Each entry below should be echoed exactly, with pictures omitted.

━━━━━━━━━━━━━━━━━━━━━━━━━━━━━━

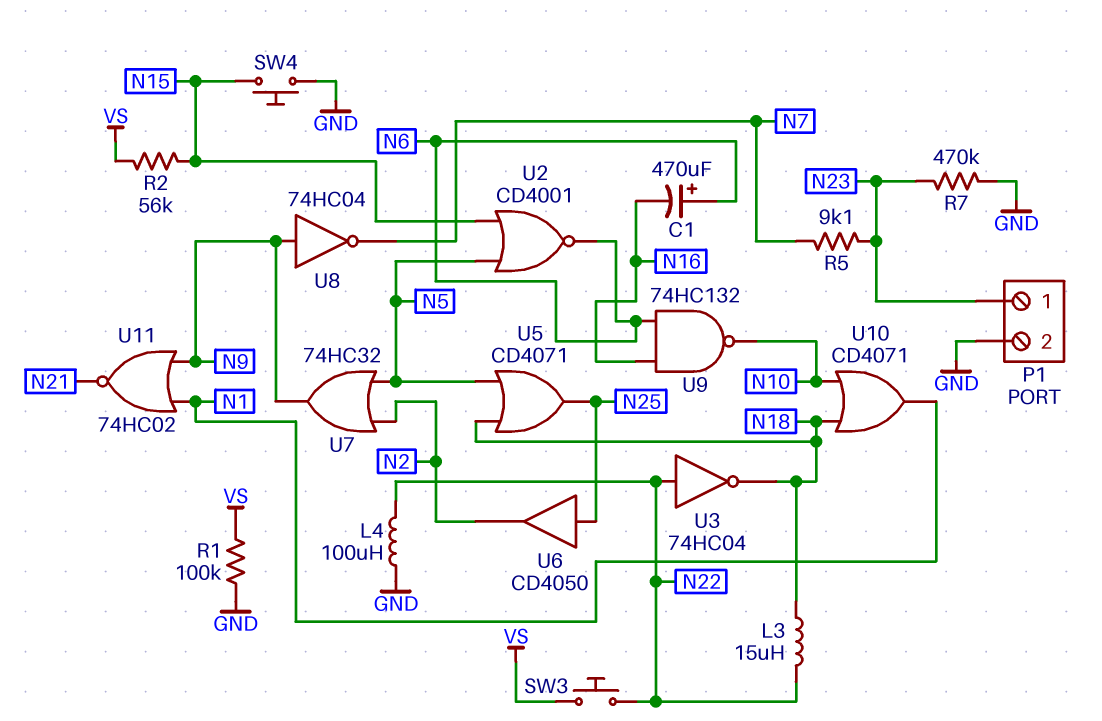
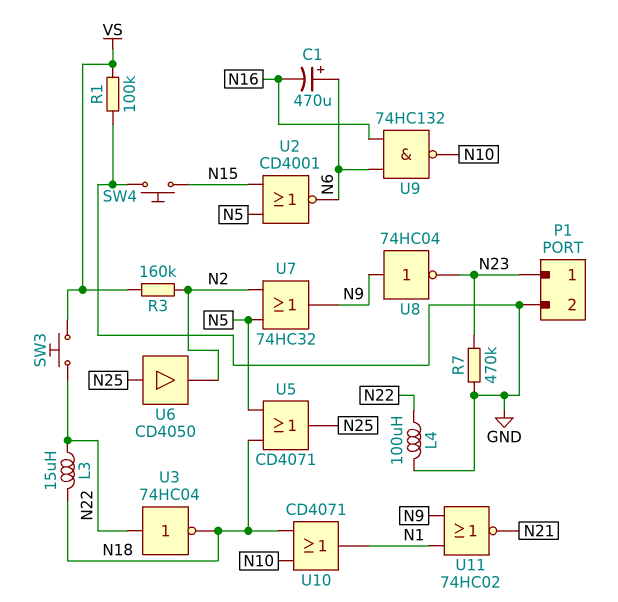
R2: 56k (N15, VS) -> none
R3: none -> 160k (N2, VS)
R5: 9.1k (N7, N23) -> none
U8: NOT 74HC04 (in N9, out N7) -> NOT 74HC04 (in N9, out N23)

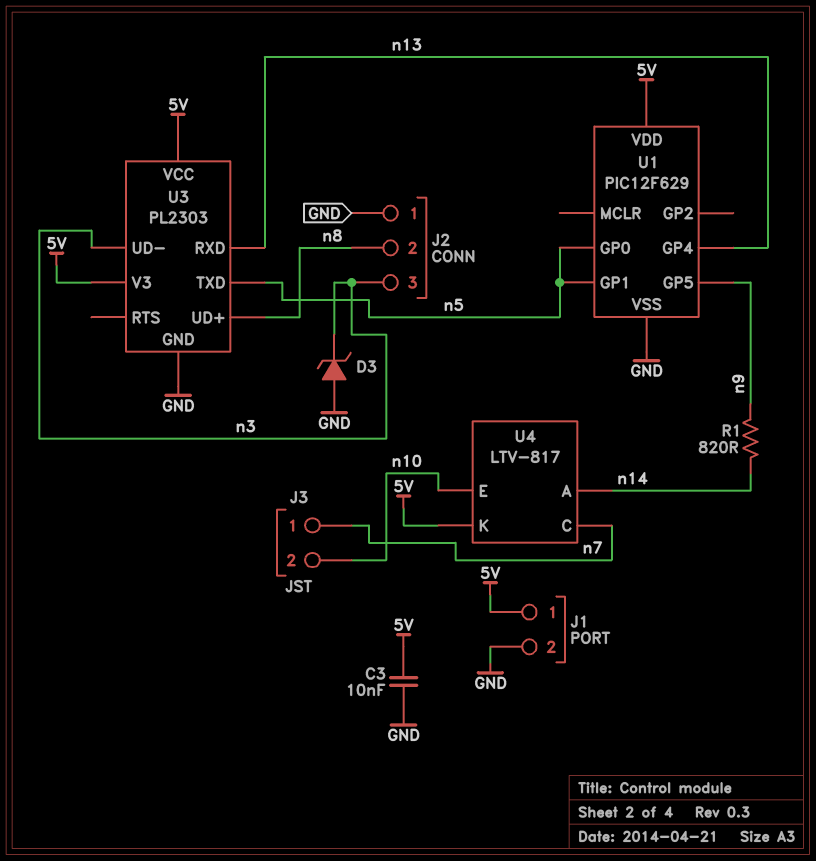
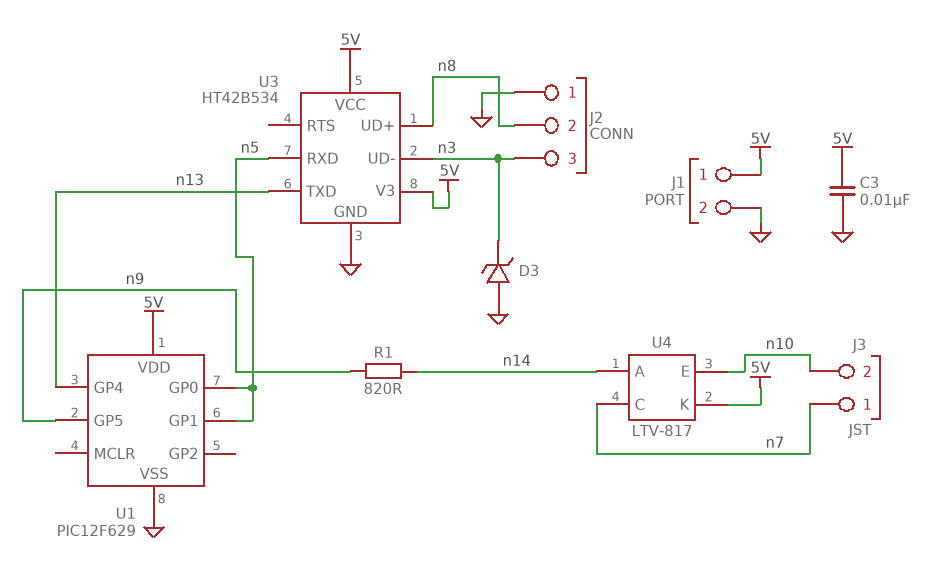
U3: PL2303 -> HT42B534
U3 pin RXD: n13 -> n5
U3 pin TXD: n5 -> n13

━━━━━━━━━━━━━━━━━━━━━━━━━━━━━━

▶ _EXERCISE RESPONSE_:
R2: 56k (N15, VS) -> none
R3: none -> 160k (N2, VS)
R5: 9.1k (N7, N23) -> none
U8: NOT 74HC04 (in N9, out N7) -> NOT 74HC04 (in N9, out N23)

U3: PL2303 -> HT42B534
U3 pin RXD: n13 -> n5
U3 pin TXD: n5 -> n13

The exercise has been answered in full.